**Task details:** From the records below, output exactly the lines running from the line containing "(328, 337) = (421, 154): white" through the line containing "(539, 321) = (443, 292): blue", and no others.

Material for the task section start

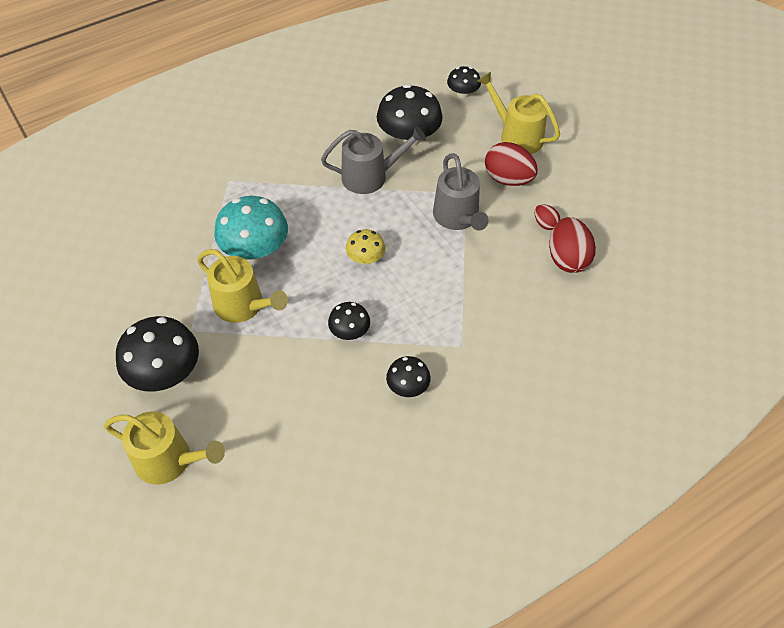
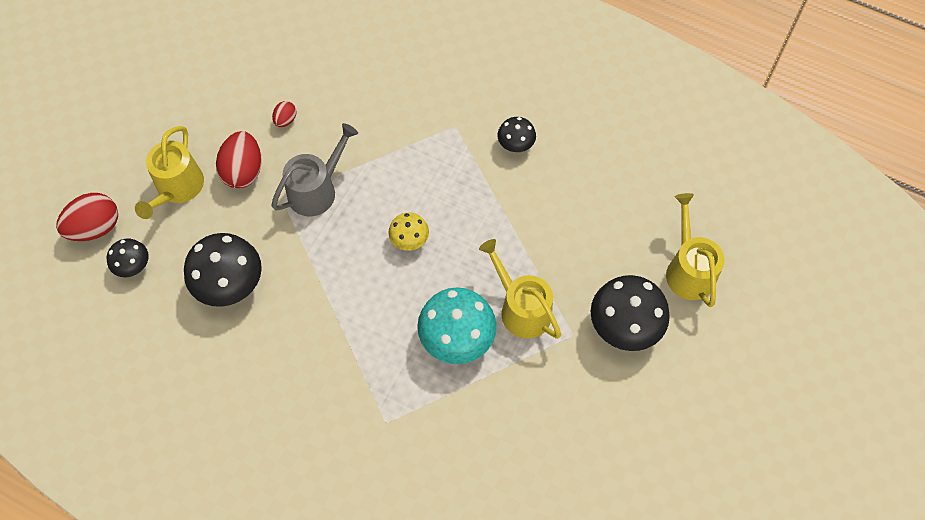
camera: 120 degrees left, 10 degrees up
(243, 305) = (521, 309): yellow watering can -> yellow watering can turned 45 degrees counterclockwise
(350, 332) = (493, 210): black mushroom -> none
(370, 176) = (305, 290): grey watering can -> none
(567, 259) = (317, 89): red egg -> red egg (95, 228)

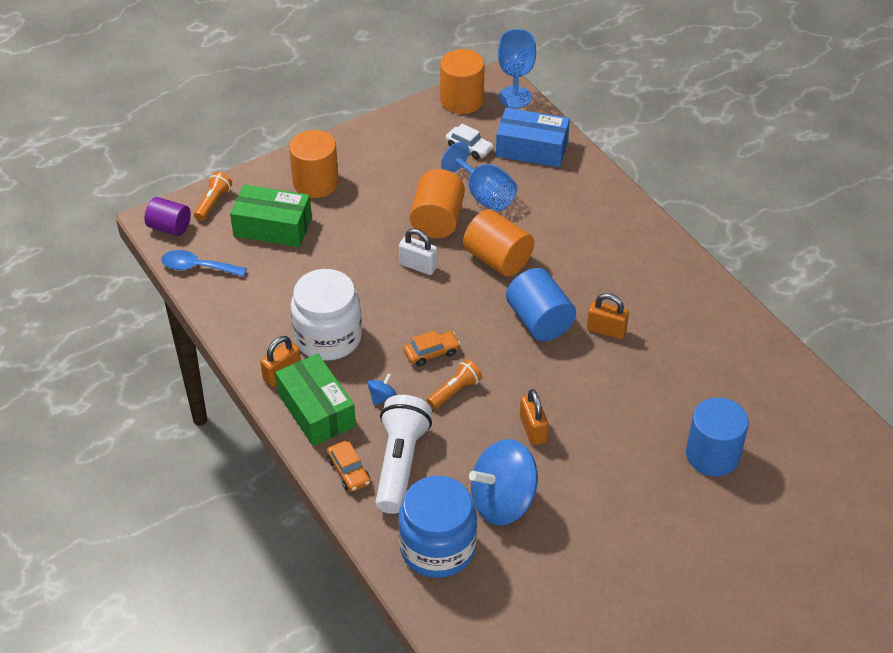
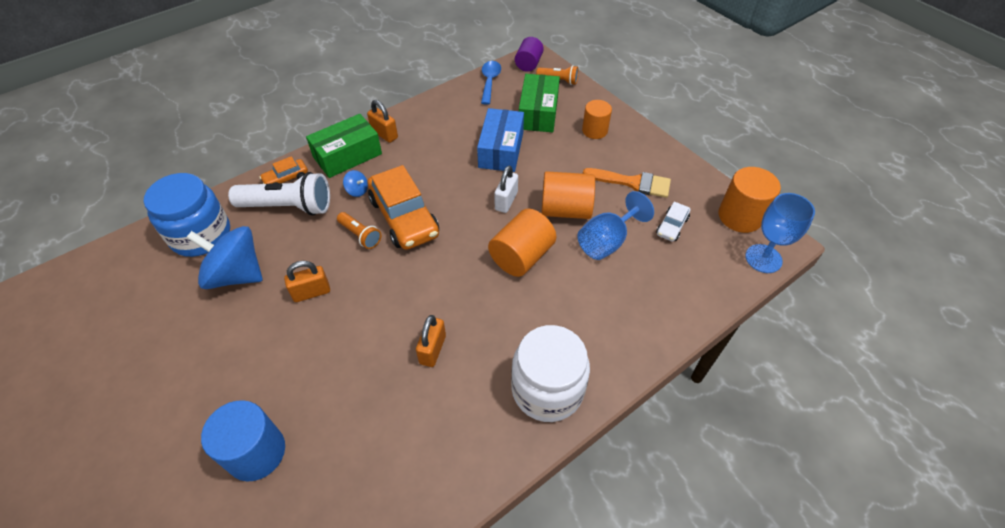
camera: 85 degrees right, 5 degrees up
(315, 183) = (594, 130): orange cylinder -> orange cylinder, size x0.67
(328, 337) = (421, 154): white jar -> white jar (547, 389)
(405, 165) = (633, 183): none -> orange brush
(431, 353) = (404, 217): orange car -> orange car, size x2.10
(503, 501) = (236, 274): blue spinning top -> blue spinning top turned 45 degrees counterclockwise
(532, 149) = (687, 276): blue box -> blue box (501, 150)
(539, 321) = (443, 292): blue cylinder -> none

Material for the task section end
Material for the task section start

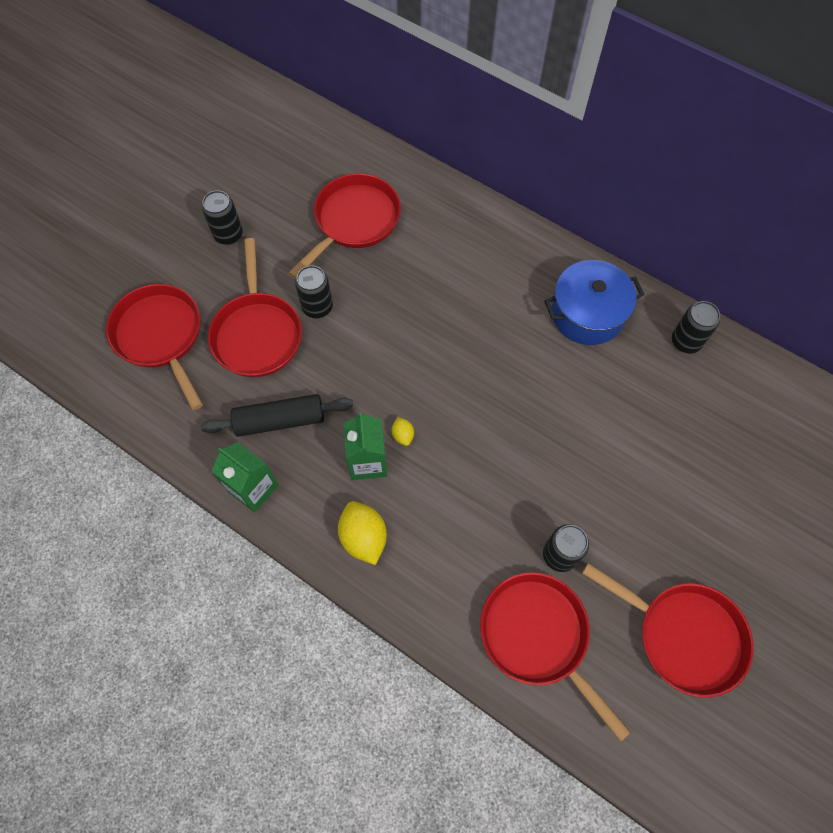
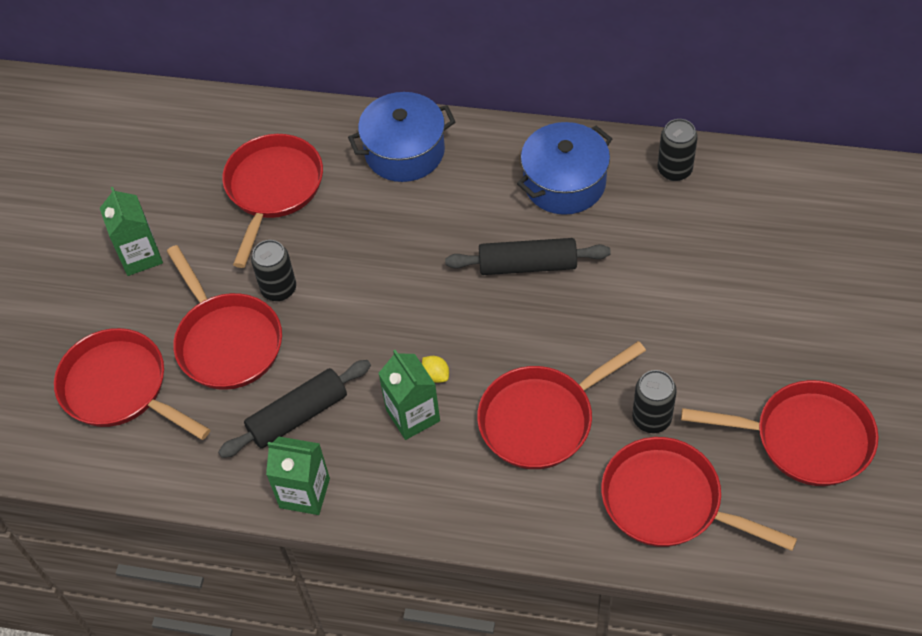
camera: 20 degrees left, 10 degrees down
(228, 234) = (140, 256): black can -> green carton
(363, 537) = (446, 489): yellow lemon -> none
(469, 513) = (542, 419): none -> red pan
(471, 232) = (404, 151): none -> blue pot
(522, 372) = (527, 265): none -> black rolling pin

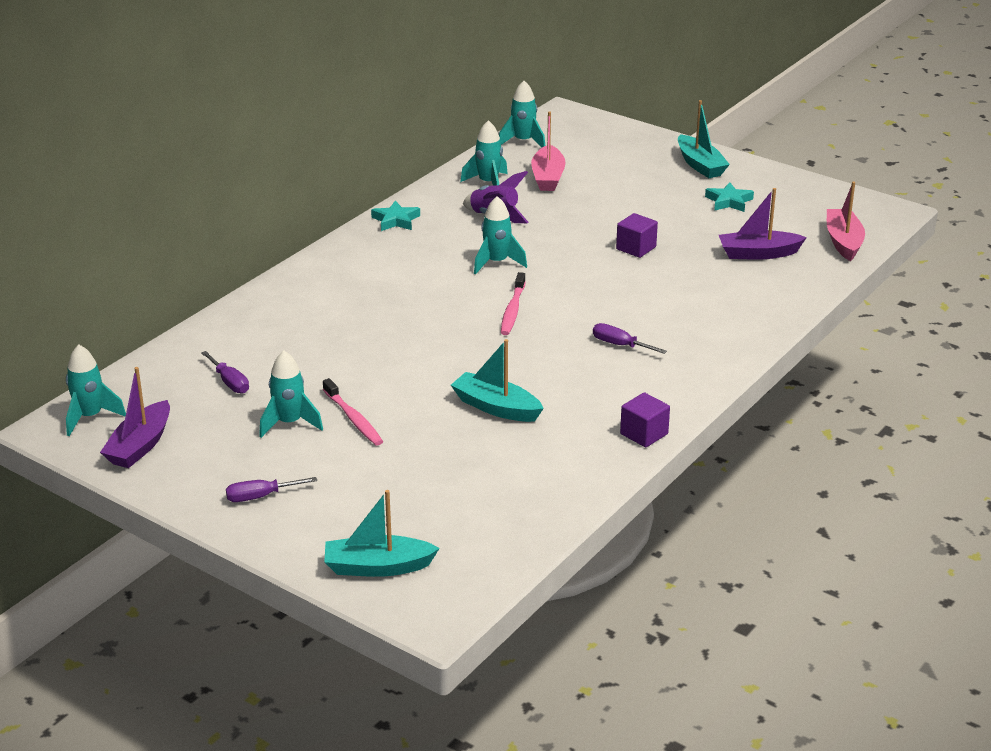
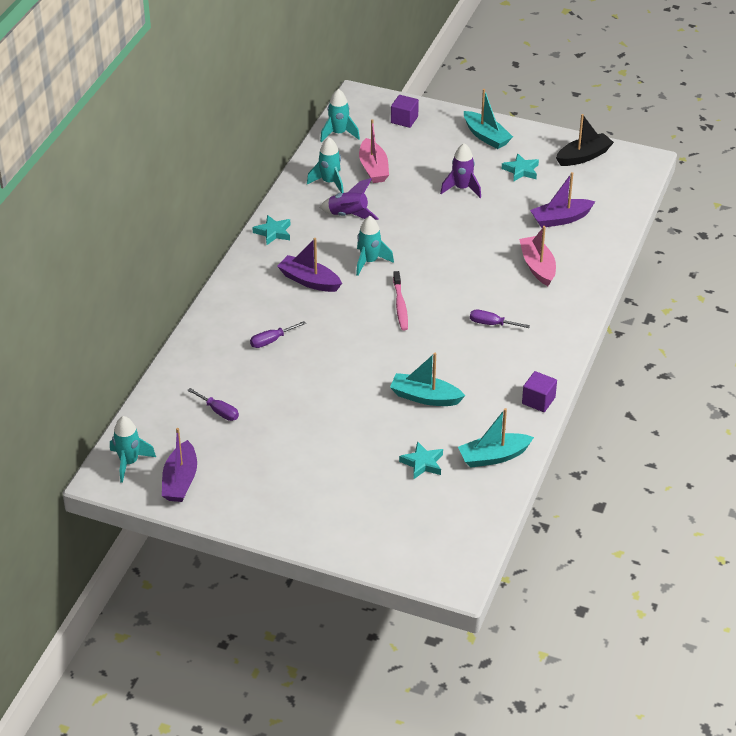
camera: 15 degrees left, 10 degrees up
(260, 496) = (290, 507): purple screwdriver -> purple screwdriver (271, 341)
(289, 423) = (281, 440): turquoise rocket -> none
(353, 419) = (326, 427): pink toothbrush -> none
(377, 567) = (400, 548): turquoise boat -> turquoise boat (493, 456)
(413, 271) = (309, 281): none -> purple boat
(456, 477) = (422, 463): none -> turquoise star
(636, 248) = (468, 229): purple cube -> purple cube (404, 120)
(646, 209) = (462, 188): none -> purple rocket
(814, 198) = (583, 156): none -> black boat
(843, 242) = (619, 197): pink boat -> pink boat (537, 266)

Material for the task section end
Material for the task section start

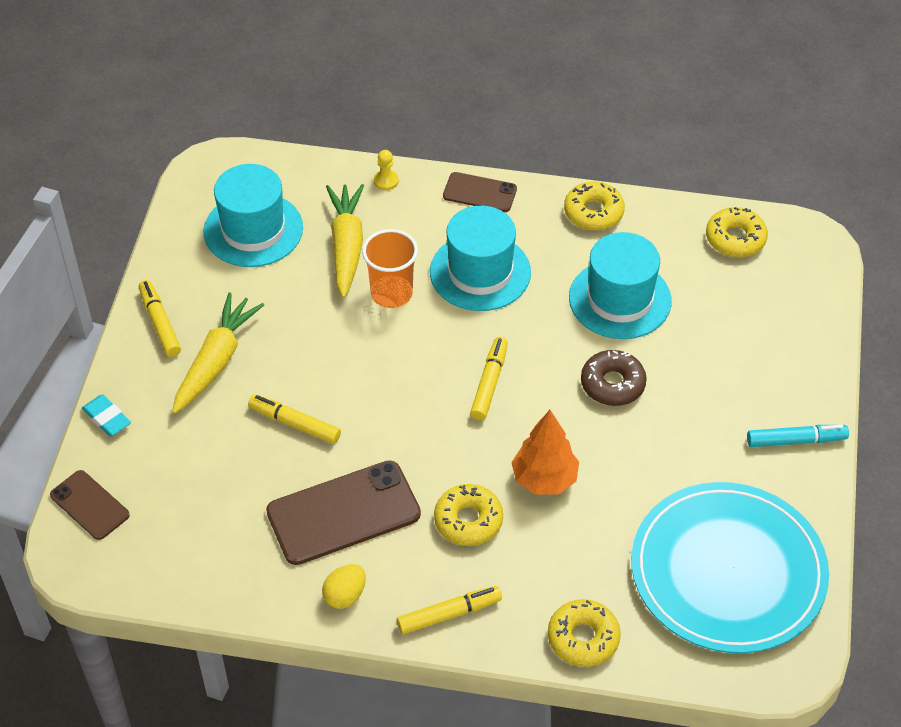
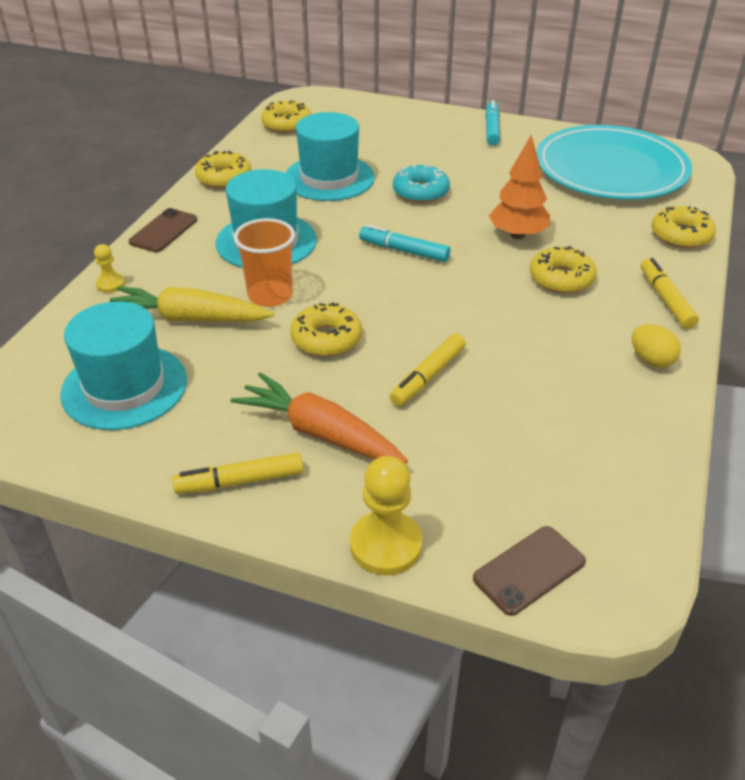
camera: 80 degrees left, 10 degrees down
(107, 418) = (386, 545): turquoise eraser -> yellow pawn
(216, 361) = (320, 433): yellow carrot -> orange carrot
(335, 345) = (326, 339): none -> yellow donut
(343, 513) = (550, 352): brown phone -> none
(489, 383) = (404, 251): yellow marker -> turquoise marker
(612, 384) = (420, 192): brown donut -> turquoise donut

Material for the task section end

**Answer to the exercise:**
(328, 337) = (421, 154): white jar -> white jar (547, 389)
(405, 165) = (633, 183): none -> orange brush
(431, 353) = (404, 217): orange car -> orange car, size x2.10
(503, 501) = (236, 274): blue spinning top -> blue spinning top turned 45 degrees counterclockwise
(532, 149) = (687, 276): blue box -> blue box (501, 150)
(539, 321) = (443, 292): blue cylinder -> none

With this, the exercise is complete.